In the entries that follow, locate the line with "yellow fork: 14 -> 12", then restate that line and all later lines exactly as they appear, leaving pictures out.

_Data shown_
--- START ---

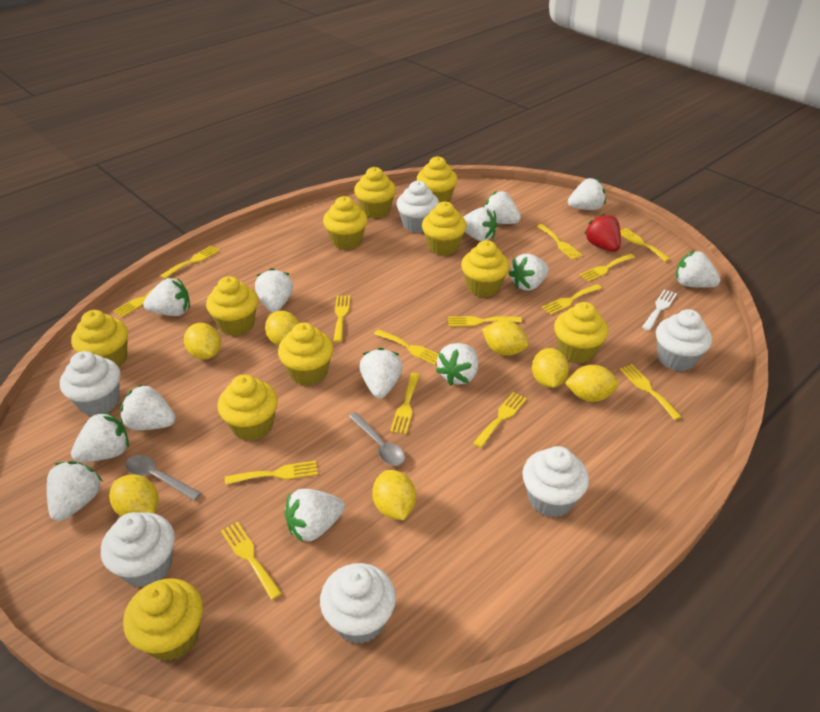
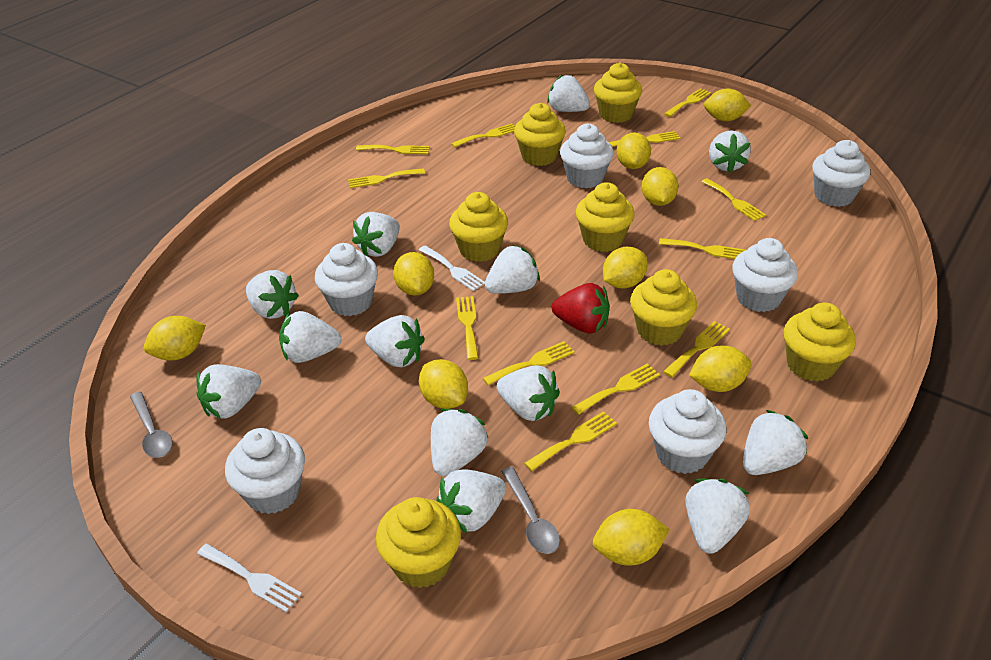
white fork: 1 -> 2
yellow cupcake: 11 -> 7
yellow fork: 14 -> 12
yellow lemon: 7 -> 9

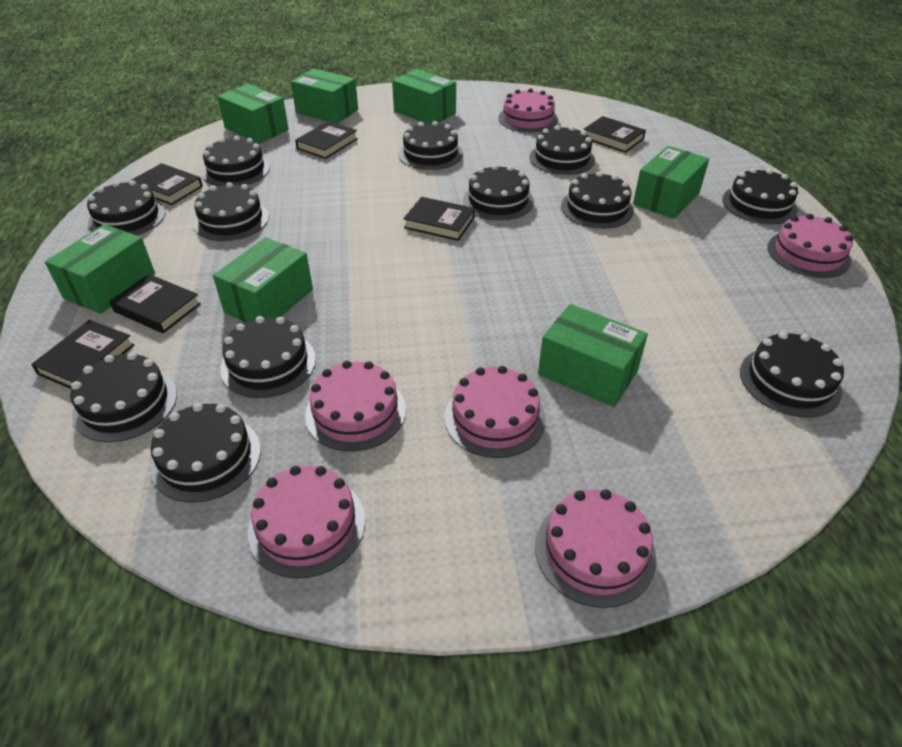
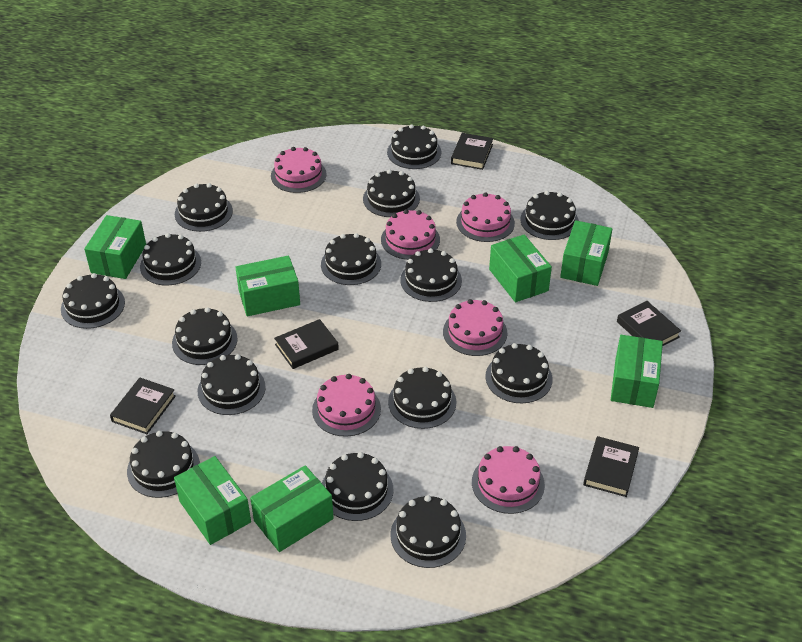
black book: 6 -> 5
black cake: 12 -> 15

--- END ---

_The completed task_
yellow fork: 14 -> 12
yellow lemon: 7 -> 9

black book: 6 -> 5
black cake: 12 -> 15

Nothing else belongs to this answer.